WHAT YOU SHOULD DO: Can you copy the lines from the one that contains "(614, 675) = (489, 311): turquoise" through the end of the material below, exactly and with nothing else?

DATA SHOWN:
※ ※ ※

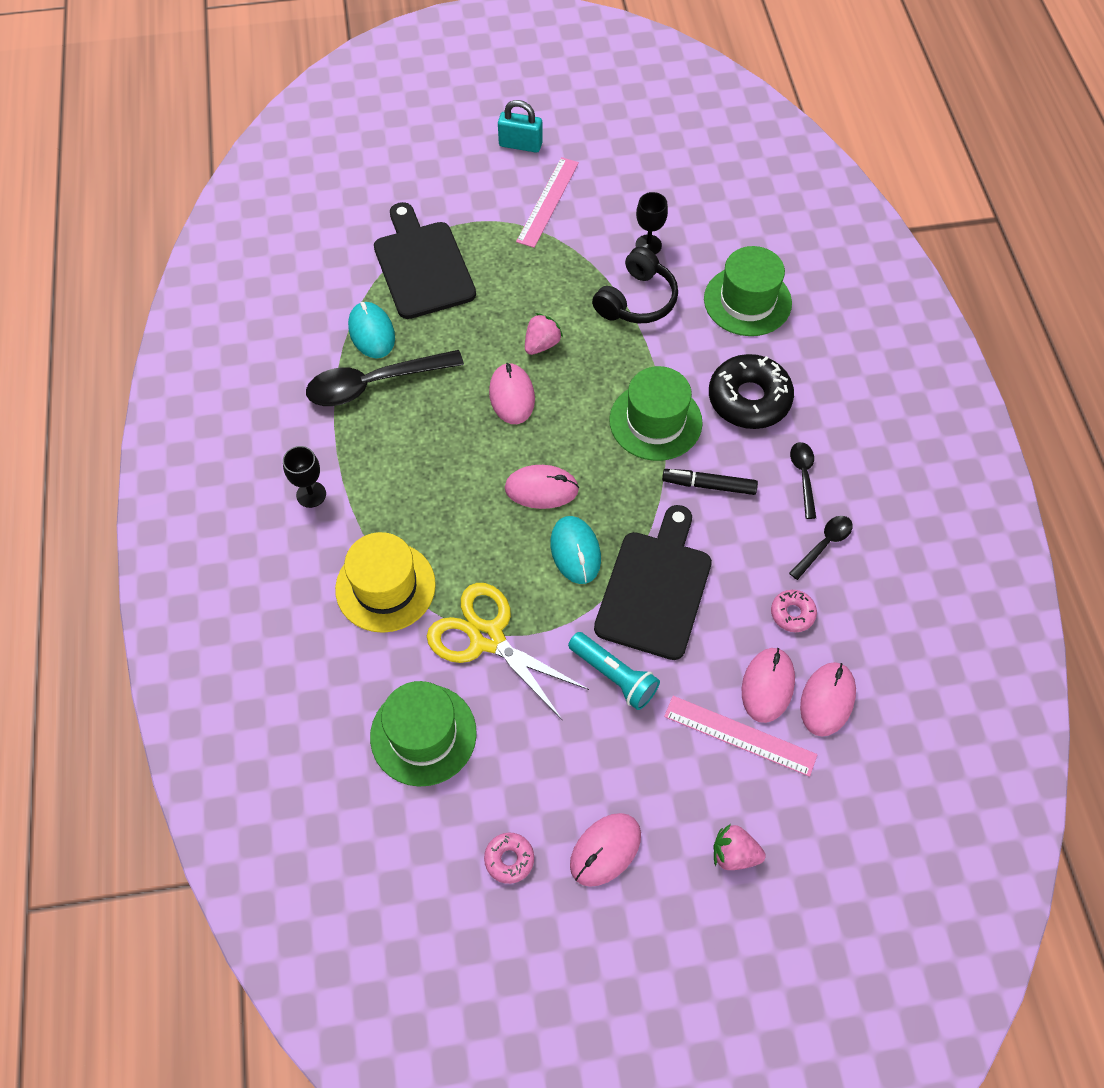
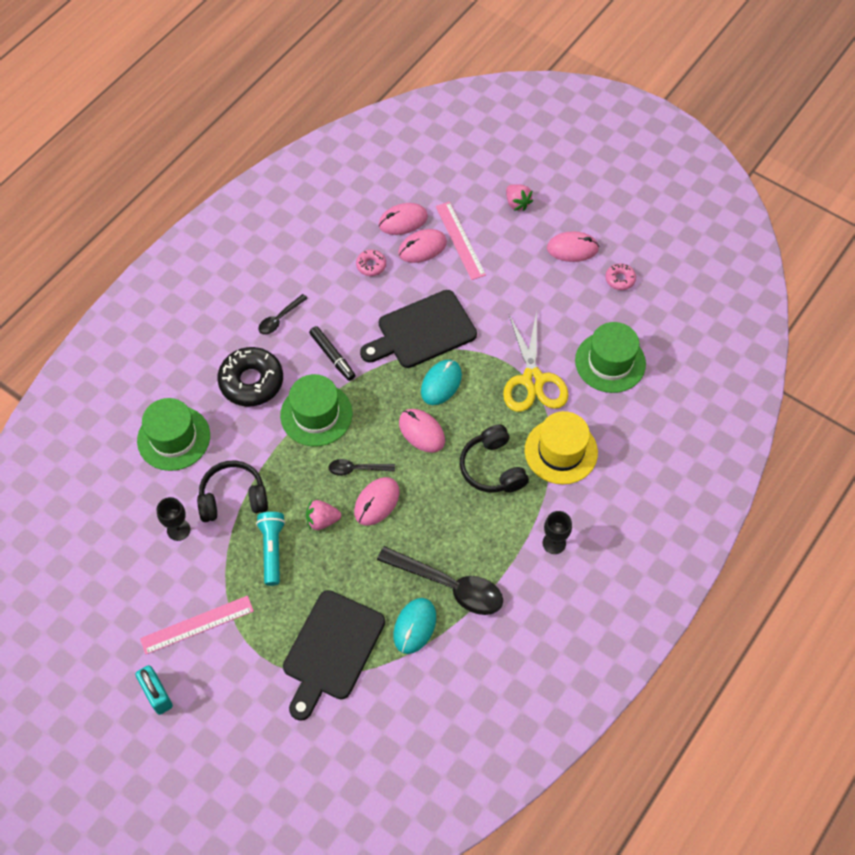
camera: 135 degrees left, 0 degrees up
(437, 513) = (493, 468): none -> black headphones
(614, 675) = (489, 311): turquoise flashlight -> turquoise flashlight (272, 550)
(824, 545) = (315, 280): black spoon -> black spoon (357, 469)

※ ※ ※

RESPONSE TO THIS TASK:
(614, 675) = (489, 311): turquoise flashlight -> turquoise flashlight (272, 550)
(824, 545) = (315, 280): black spoon -> black spoon (357, 469)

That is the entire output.